What you are asked to do
An exact copy of every entry is needed, with the images left out.

== Stored data

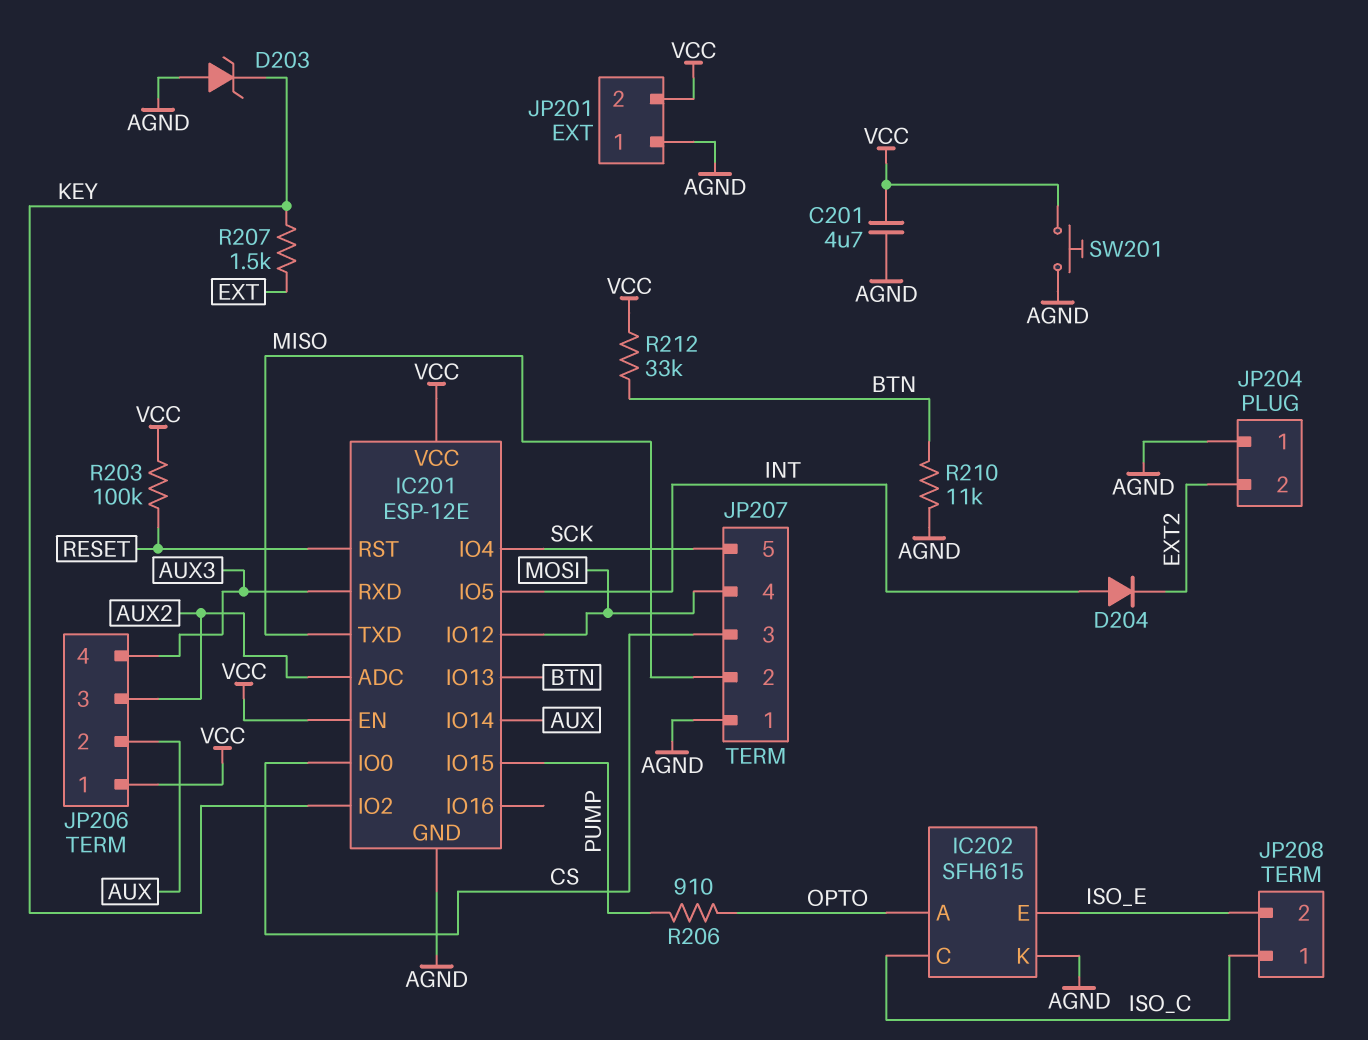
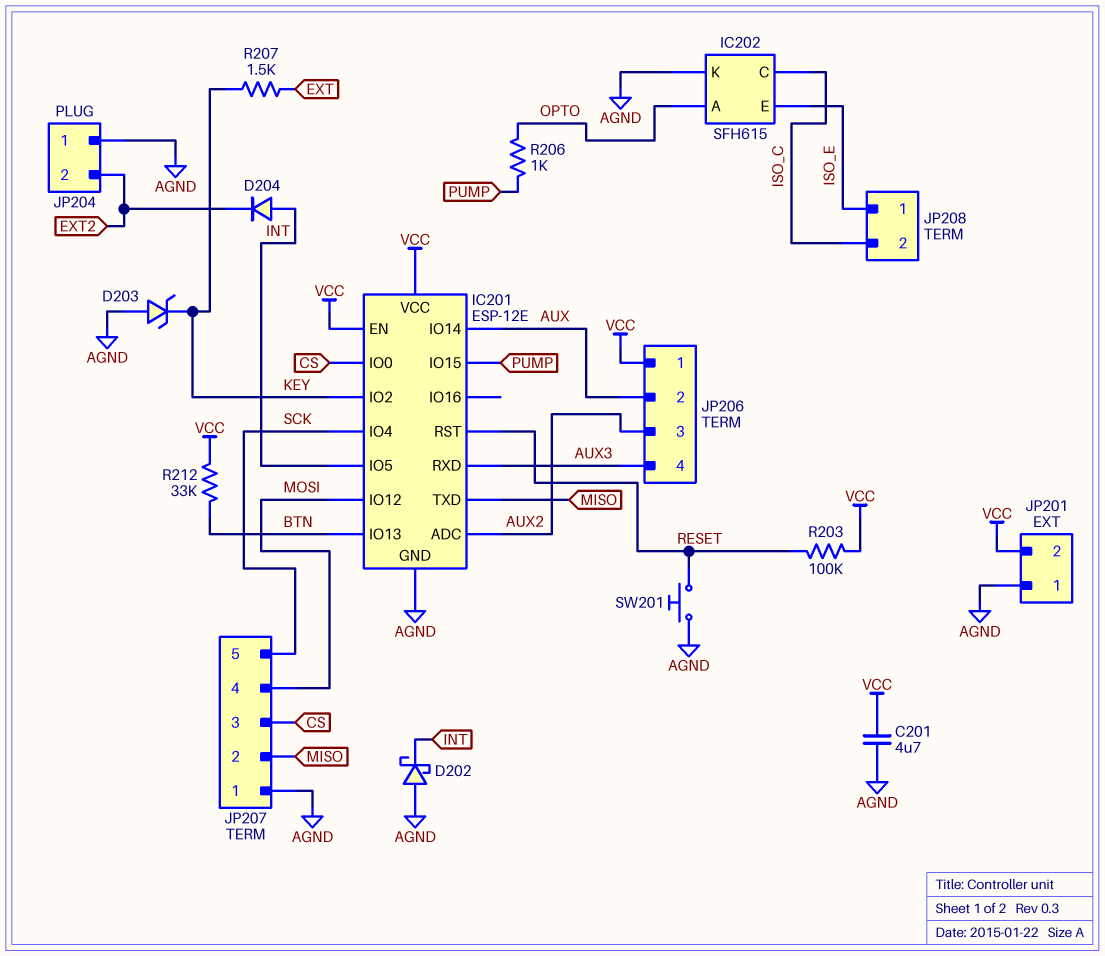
D202: none -> schottky (A AGND, K INT)
JP208 pin 1: ISO_C -> ISO_E
JP208 pin 2: ISO_E -> ISO_C
R206: 910 (OPTO, PUMP) -> 1k (OPTO, PUMP)
R210: 11k (AGND, BTN) -> none
SW201: button (AGND, VCC) -> button (AGND, RESET)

====

Output
D202: none -> schottky (A AGND, K INT)
JP208 pin 1: ISO_C -> ISO_E
JP208 pin 2: ISO_E -> ISO_C
R206: 910 (OPTO, PUMP) -> 1k (OPTO, PUMP)
R210: 11k (AGND, BTN) -> none
SW201: button (AGND, VCC) -> button (AGND, RESET)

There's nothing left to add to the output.